Information:

□ □ □ □

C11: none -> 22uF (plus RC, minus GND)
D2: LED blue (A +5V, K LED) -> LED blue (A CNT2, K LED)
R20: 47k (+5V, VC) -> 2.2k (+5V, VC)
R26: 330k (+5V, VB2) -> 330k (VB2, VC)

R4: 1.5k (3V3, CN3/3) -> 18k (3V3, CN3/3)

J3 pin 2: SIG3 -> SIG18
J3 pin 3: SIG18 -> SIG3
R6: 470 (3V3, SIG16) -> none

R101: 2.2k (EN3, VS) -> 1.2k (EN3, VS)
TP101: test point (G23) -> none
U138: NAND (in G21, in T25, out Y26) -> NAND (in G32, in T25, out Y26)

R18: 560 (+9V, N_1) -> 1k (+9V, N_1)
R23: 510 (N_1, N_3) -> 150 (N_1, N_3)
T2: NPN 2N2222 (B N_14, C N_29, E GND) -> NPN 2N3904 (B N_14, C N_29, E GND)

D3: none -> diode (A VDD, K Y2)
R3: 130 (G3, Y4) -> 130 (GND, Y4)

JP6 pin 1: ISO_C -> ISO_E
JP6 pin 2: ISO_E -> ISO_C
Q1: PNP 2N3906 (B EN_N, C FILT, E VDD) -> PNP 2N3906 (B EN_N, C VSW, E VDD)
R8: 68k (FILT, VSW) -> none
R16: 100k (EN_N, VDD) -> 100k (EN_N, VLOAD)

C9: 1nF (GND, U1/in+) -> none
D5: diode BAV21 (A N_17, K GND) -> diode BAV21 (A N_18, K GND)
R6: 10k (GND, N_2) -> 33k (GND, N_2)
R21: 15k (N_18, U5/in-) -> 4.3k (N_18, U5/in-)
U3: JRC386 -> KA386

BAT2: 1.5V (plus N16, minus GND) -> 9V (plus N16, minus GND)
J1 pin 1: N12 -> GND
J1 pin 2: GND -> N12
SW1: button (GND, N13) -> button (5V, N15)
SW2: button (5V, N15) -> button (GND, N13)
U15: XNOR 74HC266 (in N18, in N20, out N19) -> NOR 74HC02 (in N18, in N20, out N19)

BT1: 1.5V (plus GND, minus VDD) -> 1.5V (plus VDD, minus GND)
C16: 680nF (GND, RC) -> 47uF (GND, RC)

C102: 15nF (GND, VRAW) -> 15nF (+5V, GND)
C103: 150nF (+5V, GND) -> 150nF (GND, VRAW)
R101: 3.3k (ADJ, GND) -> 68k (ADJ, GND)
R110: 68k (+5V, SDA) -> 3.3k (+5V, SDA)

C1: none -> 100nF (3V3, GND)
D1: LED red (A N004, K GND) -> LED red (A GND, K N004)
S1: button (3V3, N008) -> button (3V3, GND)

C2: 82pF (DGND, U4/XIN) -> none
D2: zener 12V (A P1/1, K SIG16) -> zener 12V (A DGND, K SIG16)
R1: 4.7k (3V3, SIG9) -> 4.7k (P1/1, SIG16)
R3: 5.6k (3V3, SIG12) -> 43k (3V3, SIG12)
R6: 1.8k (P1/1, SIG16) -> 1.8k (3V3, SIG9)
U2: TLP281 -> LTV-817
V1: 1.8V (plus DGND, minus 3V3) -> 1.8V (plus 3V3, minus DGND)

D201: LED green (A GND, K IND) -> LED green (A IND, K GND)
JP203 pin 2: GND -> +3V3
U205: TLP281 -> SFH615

□ □ □ □

What needs to be done: Would you copy out every line in the records that includes the string "DGND"?

Your response:
C2: 82pF (DGND, U4/XIN) -> none
D2: zener 12V (A P1/1, K SIG16) -> zener 12V (A DGND, K SIG16)
V1: 1.8V (plus DGND, minus 3V3) -> 1.8V (plus 3V3, minus DGND)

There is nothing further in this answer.